In the listing, some lines may hold the string "degrees"; report how many do, as a bare number.

Data under study:
::::

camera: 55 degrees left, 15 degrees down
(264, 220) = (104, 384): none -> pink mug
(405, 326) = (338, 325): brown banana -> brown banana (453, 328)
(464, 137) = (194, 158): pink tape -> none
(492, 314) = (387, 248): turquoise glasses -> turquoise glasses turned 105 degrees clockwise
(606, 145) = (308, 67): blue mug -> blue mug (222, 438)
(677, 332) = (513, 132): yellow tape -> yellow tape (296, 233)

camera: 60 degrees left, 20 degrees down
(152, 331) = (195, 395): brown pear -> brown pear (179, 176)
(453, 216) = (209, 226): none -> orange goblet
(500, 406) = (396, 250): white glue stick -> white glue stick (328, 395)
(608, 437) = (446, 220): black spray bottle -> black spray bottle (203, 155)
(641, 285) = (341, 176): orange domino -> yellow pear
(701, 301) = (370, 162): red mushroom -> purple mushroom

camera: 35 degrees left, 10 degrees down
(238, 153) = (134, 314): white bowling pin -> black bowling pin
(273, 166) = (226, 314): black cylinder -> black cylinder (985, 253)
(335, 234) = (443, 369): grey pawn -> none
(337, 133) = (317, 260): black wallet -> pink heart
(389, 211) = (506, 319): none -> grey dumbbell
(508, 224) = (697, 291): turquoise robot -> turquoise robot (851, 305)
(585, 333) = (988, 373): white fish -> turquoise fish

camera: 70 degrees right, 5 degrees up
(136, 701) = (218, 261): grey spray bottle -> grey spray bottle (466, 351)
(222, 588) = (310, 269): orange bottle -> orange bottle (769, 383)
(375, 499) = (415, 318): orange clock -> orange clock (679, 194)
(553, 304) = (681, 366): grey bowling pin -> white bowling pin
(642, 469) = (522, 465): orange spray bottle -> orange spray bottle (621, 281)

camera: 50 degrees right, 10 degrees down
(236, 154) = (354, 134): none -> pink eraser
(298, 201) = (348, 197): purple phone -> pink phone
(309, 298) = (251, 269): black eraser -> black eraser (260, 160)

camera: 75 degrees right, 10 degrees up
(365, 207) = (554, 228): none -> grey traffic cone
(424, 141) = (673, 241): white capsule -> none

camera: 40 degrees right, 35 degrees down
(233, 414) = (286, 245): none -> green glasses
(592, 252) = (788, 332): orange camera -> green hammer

::::

Reply: 8